Image change detection data:
++++++++++

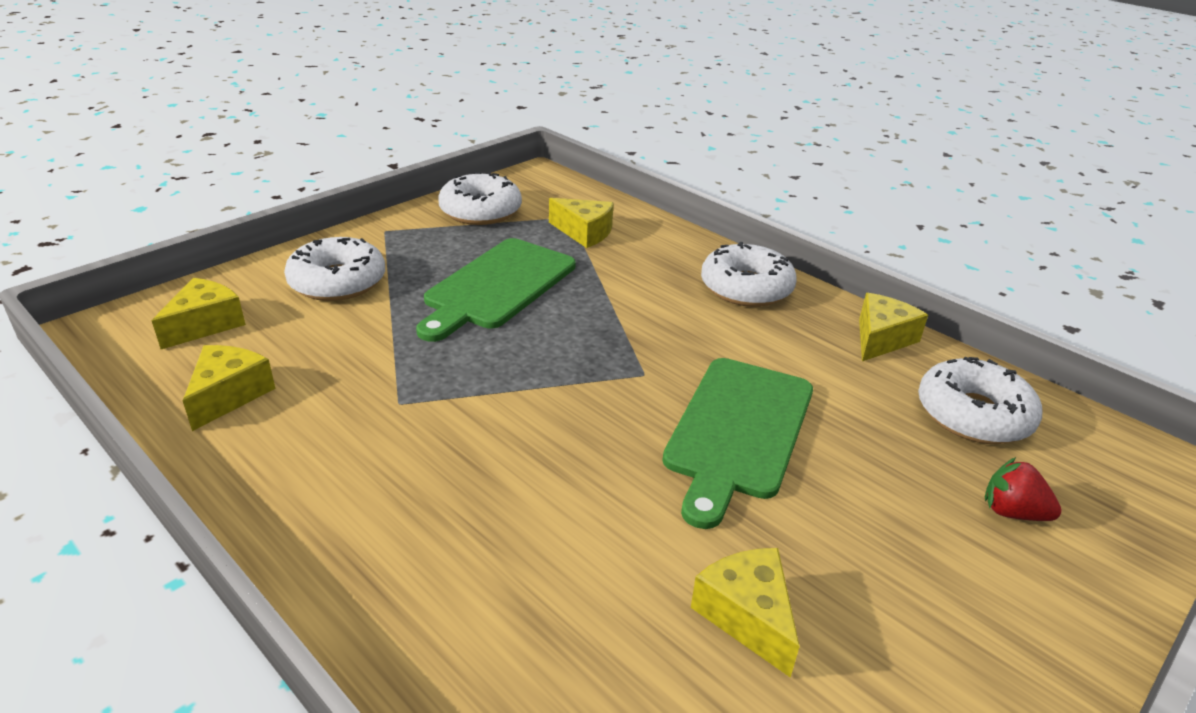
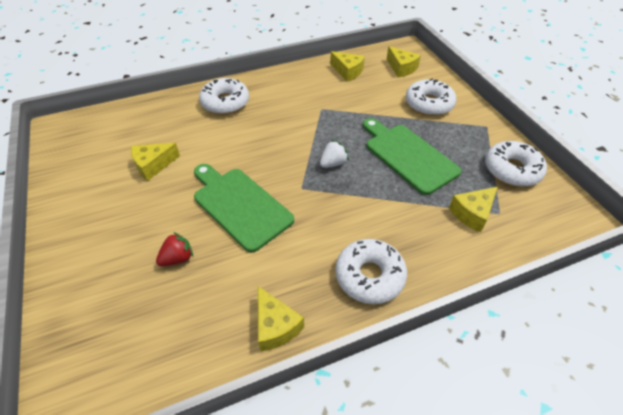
camera: 115 degrees right, 15 degrees up
(562, 354) = (333, 163): none -> white strawberry
(747, 616) = (153, 165): yellow cheese -> yellow cheese turned 150 degrees clockwise
(973, 415) = (180, 326): white donut -> white donut (225, 102)
(1012, 512) = (116, 286): red strawberry -> red strawberry (178, 258)

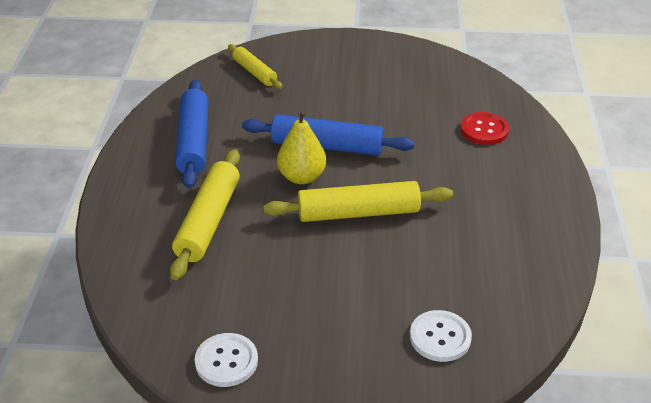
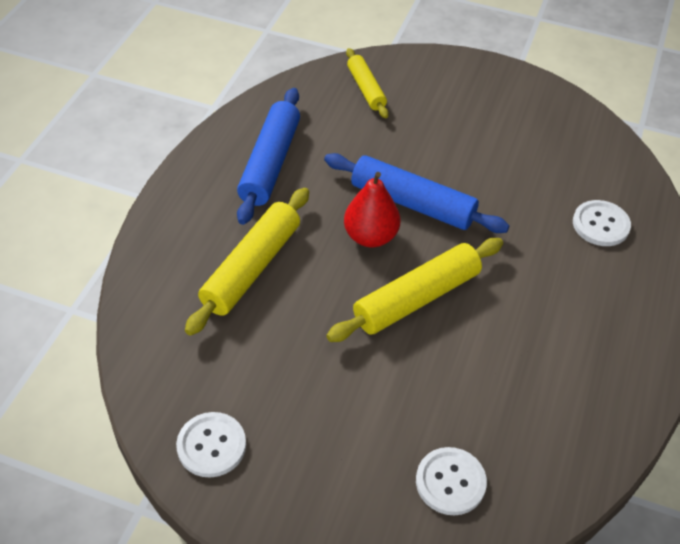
camera: 15 degrees right, 10 degrees up
(301, 177) = (370, 236): yellow pear -> red pear
(358, 213) = (416, 298): yellow rolling pin -> yellow rolling pin turned 45 degrees counterclockwise
(484, 130) = (600, 225): red button -> white button

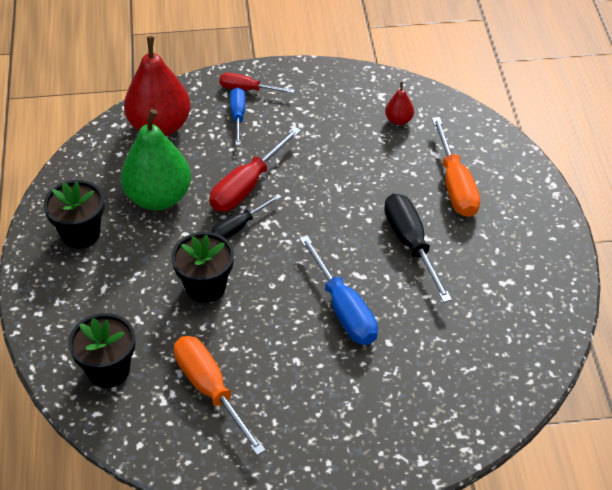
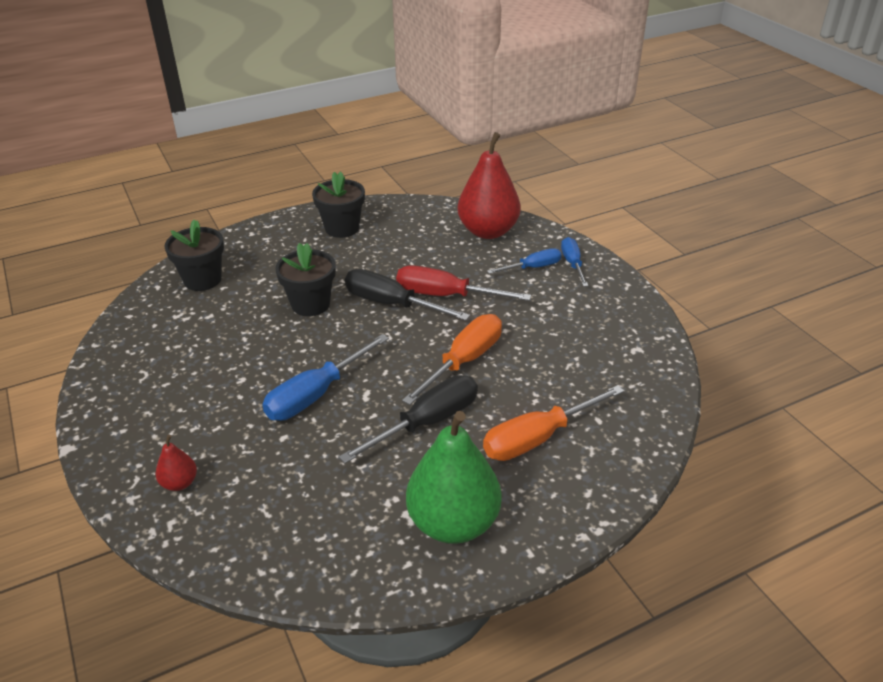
camera: 70 degrees right, 10 degrees down
(158, 198) = (402, 253): green pear -> green pear (453, 523)
(210, 390) = (193, 337): orange screwdriver -> orange screwdriver (464, 361)
(239, 227) = (391, 304): black screwdriver -> black screwdriver, size x1.63
(247, 89) = (572, 264): red screwdriver -> blue screwdriver
(398, 120) = (608, 371): red pear -> red pear (179, 483)

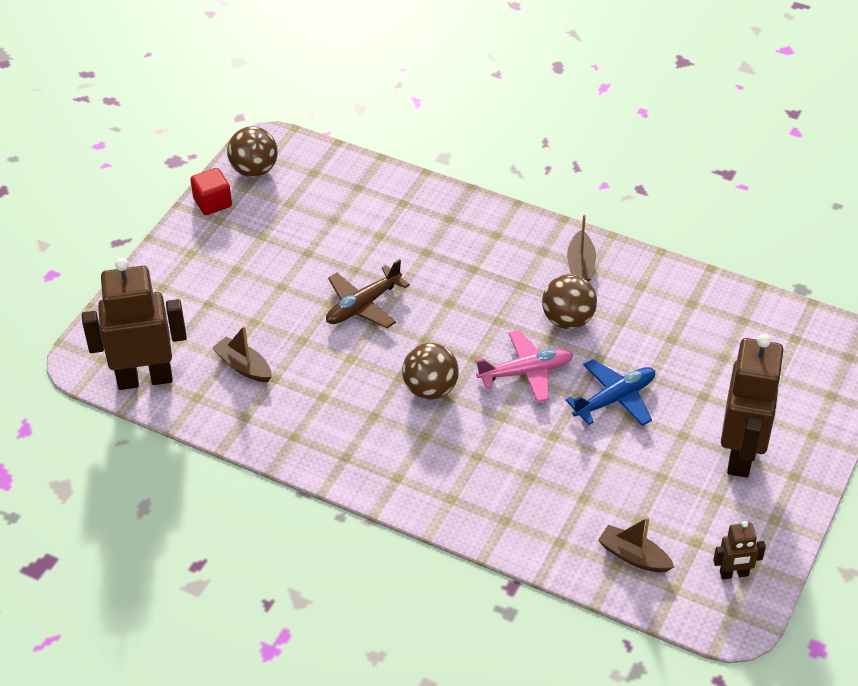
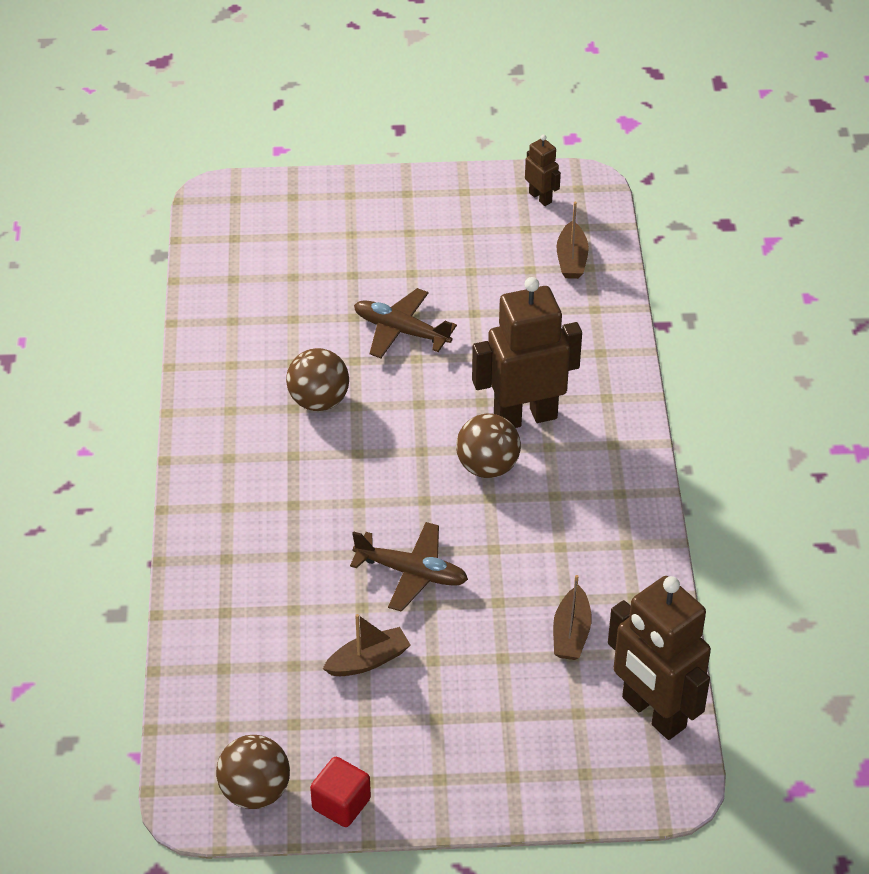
camera: 120 degrees left, 0 degrees up
(526, 372) = (412, 405): pink plane -> none
(580, 265) = (231, 420): brown boat -> brown boat (368, 660)
(615, 399) = (400, 331): blue plane -> brown plane
(741, 455) = (407, 230): brown robot -> brown robot (525, 417)

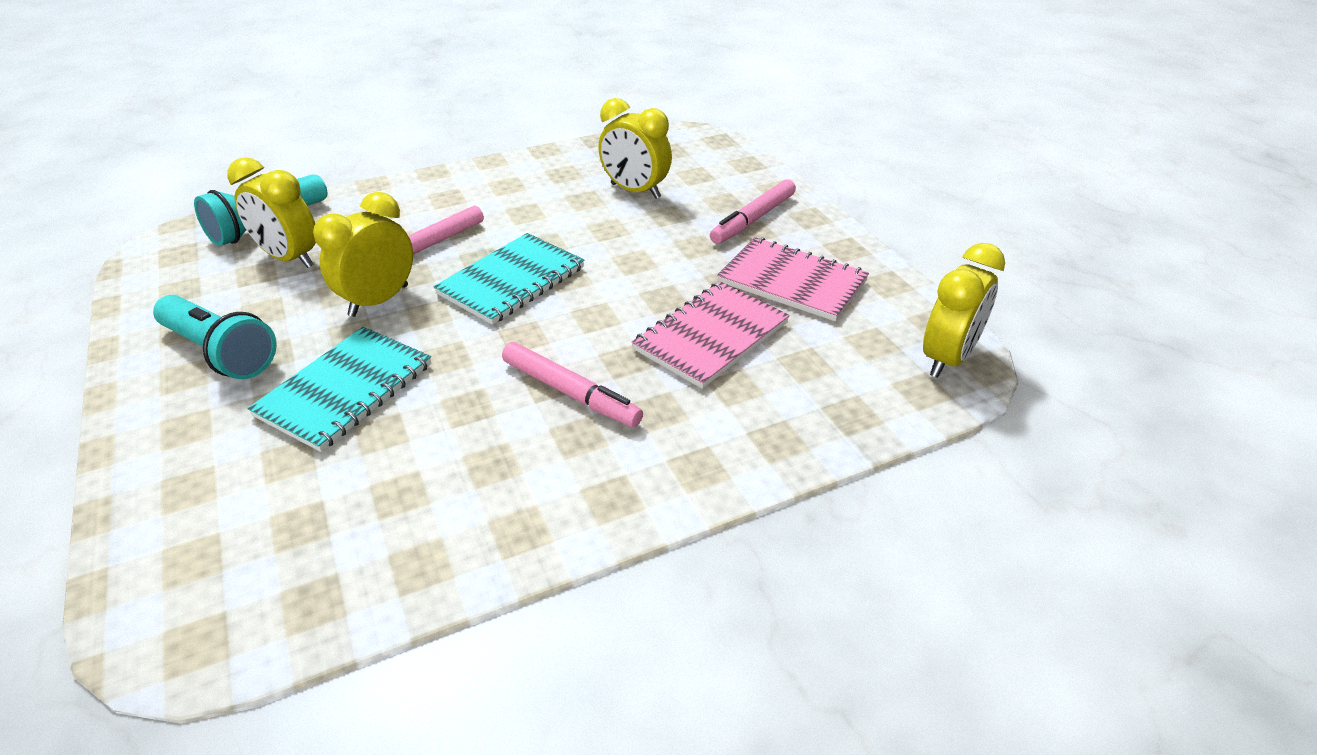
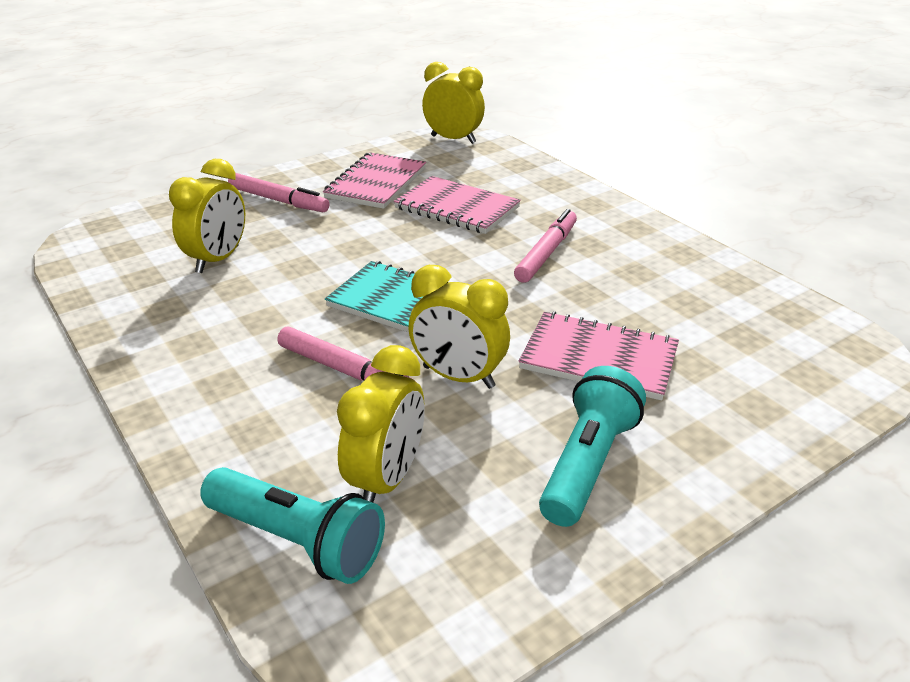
camera: 100 degrees left, 5 degrees down
(345, 390) = (599, 358): turquoise notebook -> pink notebook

++++++++++

ACTION ITEM
Print the records again exactly, without the pictures.

TASK RESPONSE
camera: 115 degrees right, 15 degrees up
(562, 354) = (333, 163): none -> white strawberry
(747, 616) = (153, 165): yellow cheese -> yellow cheese turned 150 degrees clockwise
(973, 415) = (180, 326): white donut -> white donut (225, 102)
(1012, 512) = (116, 286): red strawberry -> red strawberry (178, 258)

camera: 15 degrees right, 10 degrees up
(301, 177) = (370, 236): yellow pear -> red pear
(358, 213) = (416, 298): yellow rolling pin -> yellow rolling pin turned 45 degrees counterclockwise
(484, 130) = (600, 225): red button -> white button

camera: 70 degrees right, 10 degrees down
(158, 198) = (402, 253): green pear -> green pear (453, 523)
(210, 390) = (193, 337): orange screwdriver -> orange screwdriver (464, 361)
(239, 227) = (391, 304): black screwdriver -> black screwdriver, size x1.63
(247, 89) = (572, 264): red screwdriver -> blue screwdriver
(398, 120) = (608, 371): red pear -> red pear (179, 483)

camera: 120 degrees left, 0 degrees up
(526, 372) = (412, 405): pink plane -> none
(580, 265) = (231, 420): brown boat -> brown boat (368, 660)
(615, 399) = (400, 331): blue plane -> brown plane
(741, 455) = (407, 230): brown robot -> brown robot (525, 417)

camera: 100 degrees left, 5 degrees down
(345, 390) = (599, 358): turquoise notebook -> pink notebook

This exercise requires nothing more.